[PROBLEM TO WORK ON] For any picture in the lines below, please leave it out and copy the rest exactly.

[Stored entries]
<<<<
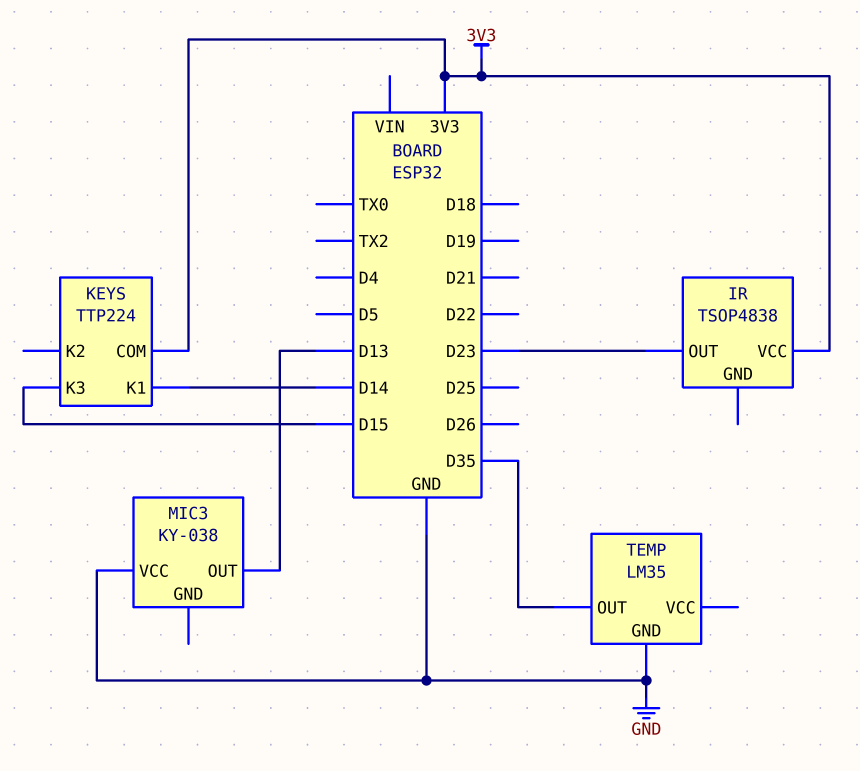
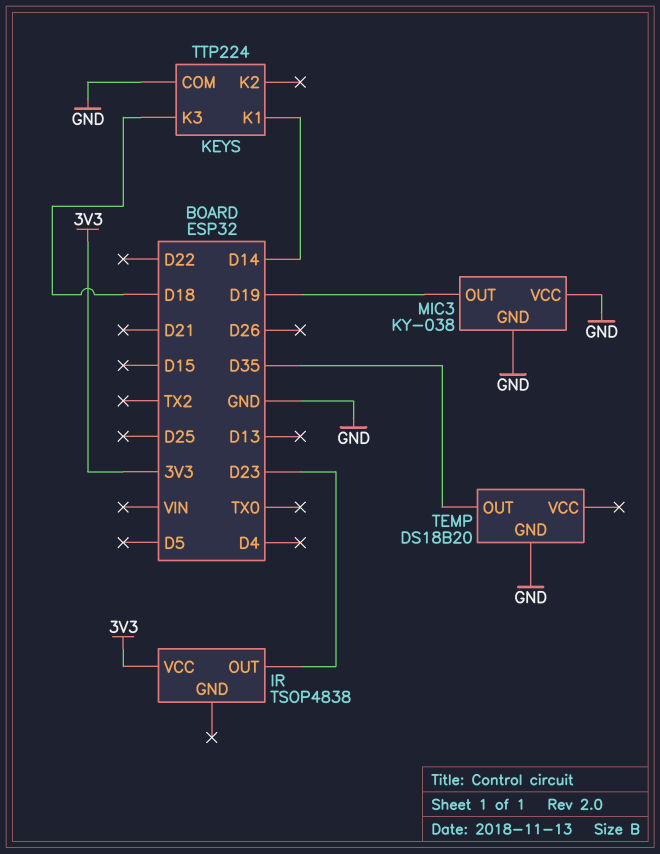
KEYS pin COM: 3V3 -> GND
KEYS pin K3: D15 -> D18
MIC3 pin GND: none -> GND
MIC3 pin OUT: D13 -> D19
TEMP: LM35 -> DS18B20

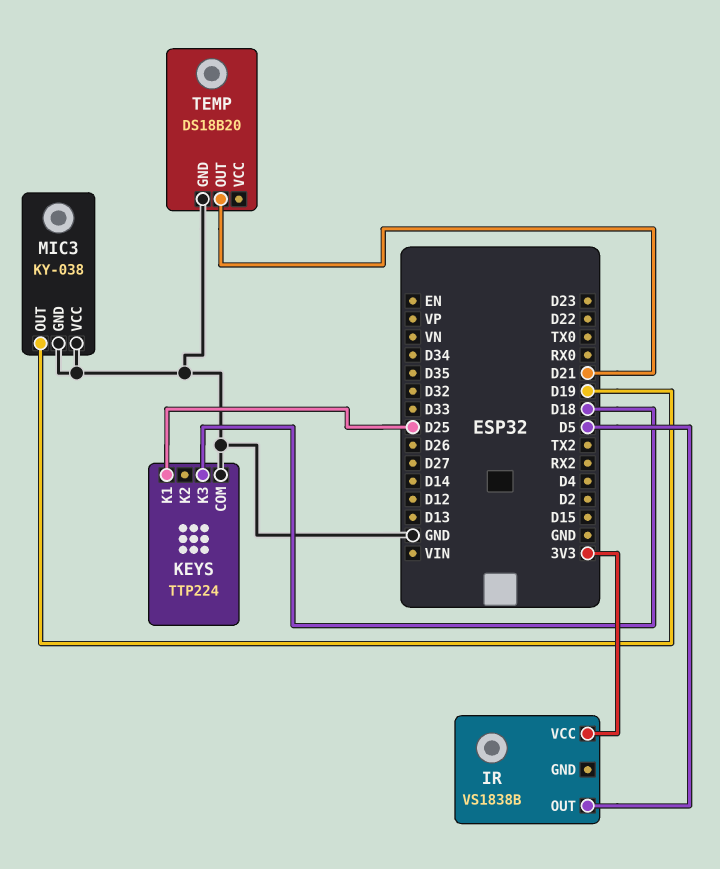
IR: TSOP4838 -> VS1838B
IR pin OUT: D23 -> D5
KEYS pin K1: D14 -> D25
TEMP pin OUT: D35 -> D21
>>>>
[SOLVED EXERCISE]
KEYS pin COM: 3V3 -> GND
KEYS pin K3: D15 -> D18
MIC3 pin GND: none -> GND
MIC3 pin OUT: D13 -> D19
TEMP: LM35 -> DS18B20

IR: TSOP4838 -> VS1838B
IR pin OUT: D23 -> D5
KEYS pin K1: D14 -> D25
TEMP pin OUT: D35 -> D21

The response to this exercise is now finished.